Task to carry out » Your task is to repeat the records exactly from the line containing "tan 1x2 brick [194,206,265,294] -> none" onward, through the final line.

Provided data »
+++++

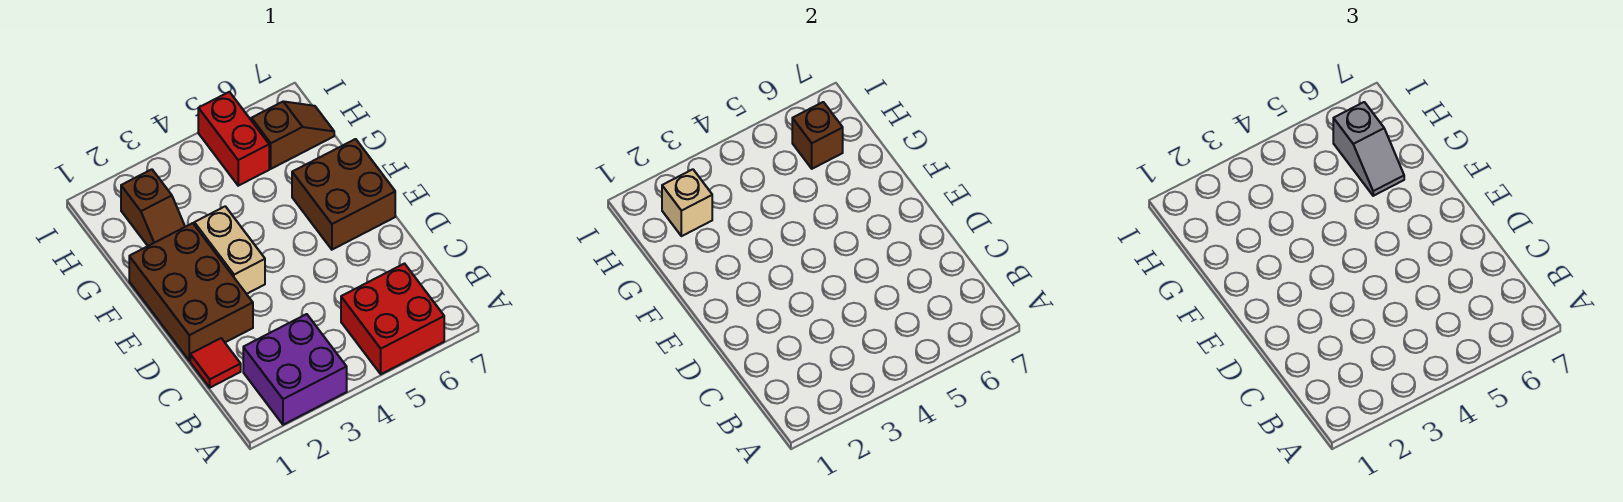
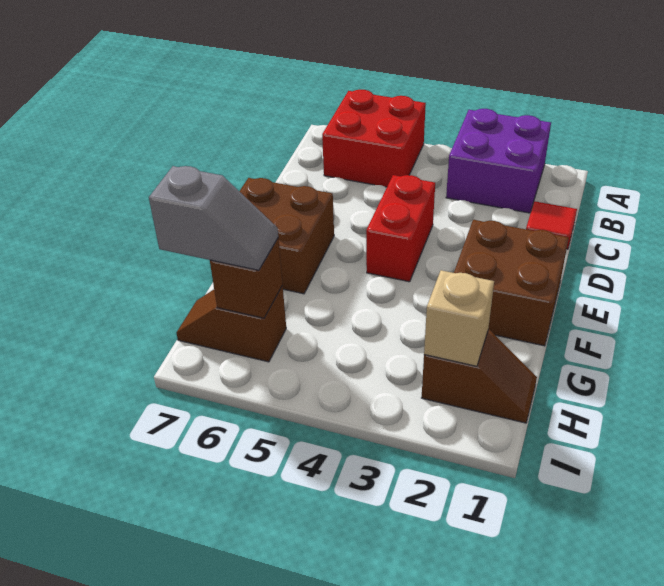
brown 2x3 brick [129,223,253,361] -> brown 2x2 brick [454,220,569,346]
tan 1x2 brick [194,206,265,294] -> none
brown 1x2 slope [121,169,185,246] -> brown 1x2 slope turned to [422,330,537,423]
grey 1x2 slope [1333,102,1404,196] -> grey 1x2 slope turned to [149,166,278,270]
red 1x2 brick [198,92,269,186] -> red 1x2 brick moved to [366,175,435,282]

+++++

Output »
tan 1x2 brick [194,206,265,294] -> none
brown 1x2 slope [121,169,185,246] -> brown 1x2 slope turned to [422,330,537,423]
grey 1x2 slope [1333,102,1404,196] -> grey 1x2 slope turned to [149,166,278,270]
red 1x2 brick [198,92,269,186] -> red 1x2 brick moved to [366,175,435,282]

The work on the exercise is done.